→ **Task requirements**
Would you transcribe the entries below, beginning at the line with "camera: 15 degrees right, 25 degrees down" and ending after the line with "(624, 350) = (365, 383): none -> white spool", exactly, with no picture and nothing more?
::::::::
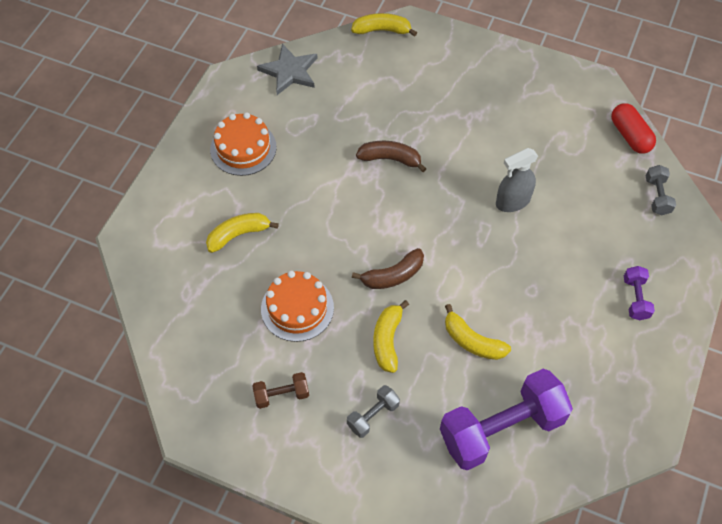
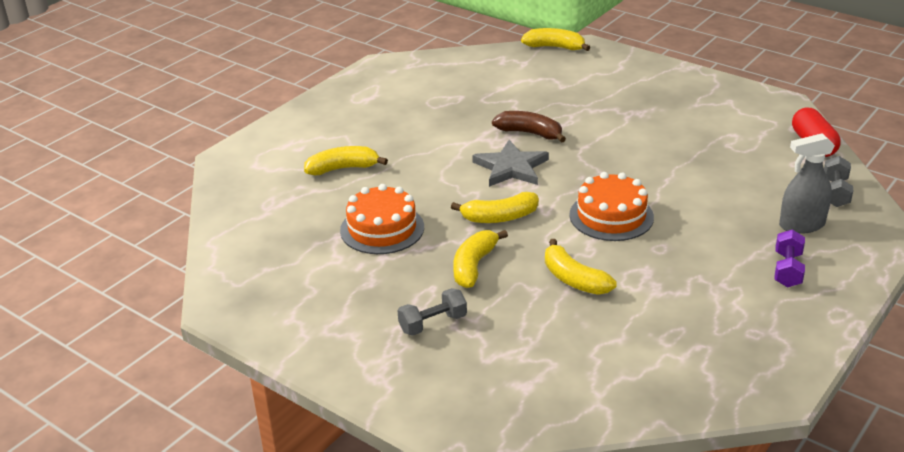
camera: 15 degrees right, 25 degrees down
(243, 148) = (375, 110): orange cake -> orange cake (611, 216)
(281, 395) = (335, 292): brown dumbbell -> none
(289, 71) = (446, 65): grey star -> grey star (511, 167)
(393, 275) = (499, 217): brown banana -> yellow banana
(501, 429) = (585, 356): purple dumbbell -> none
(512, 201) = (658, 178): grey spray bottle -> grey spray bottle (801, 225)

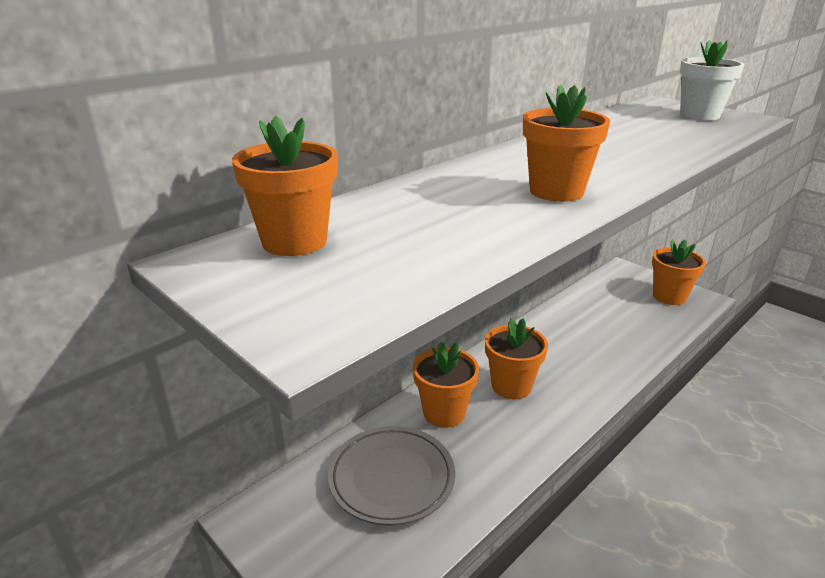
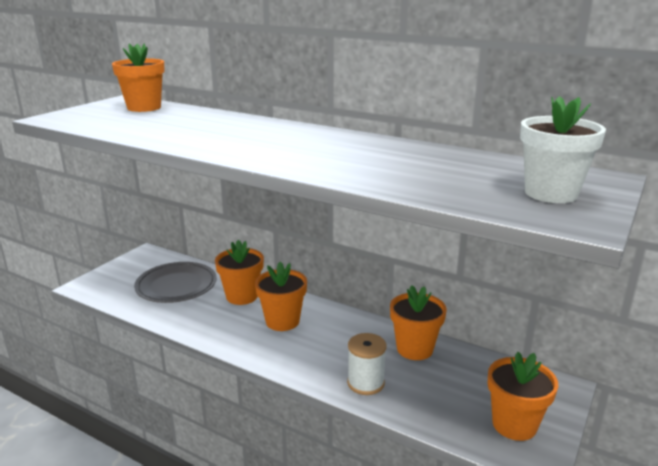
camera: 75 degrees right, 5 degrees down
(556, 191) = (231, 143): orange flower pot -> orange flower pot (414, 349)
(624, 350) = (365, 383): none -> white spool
::::::::
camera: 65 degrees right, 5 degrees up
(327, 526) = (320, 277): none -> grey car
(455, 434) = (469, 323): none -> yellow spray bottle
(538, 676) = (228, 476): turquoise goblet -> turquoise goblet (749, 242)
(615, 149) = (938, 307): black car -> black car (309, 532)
::::::::
→ **Written reply**
camera: 15 degrees right, 25 degrees down
(243, 148) = (375, 110): orange cake -> orange cake (611, 216)
(281, 395) = (335, 292): brown dumbbell -> none
(289, 71) = (446, 65): grey star -> grey star (511, 167)
(393, 275) = (499, 217): brown banana -> yellow banana
(501, 429) = (585, 356): purple dumbbell -> none
(512, 201) = (658, 178): grey spray bottle -> grey spray bottle (801, 225)

camera: 75 degrees right, 5 degrees down
(556, 191) = (231, 143): orange flower pot -> orange flower pot (414, 349)
(624, 350) = (365, 383): none -> white spool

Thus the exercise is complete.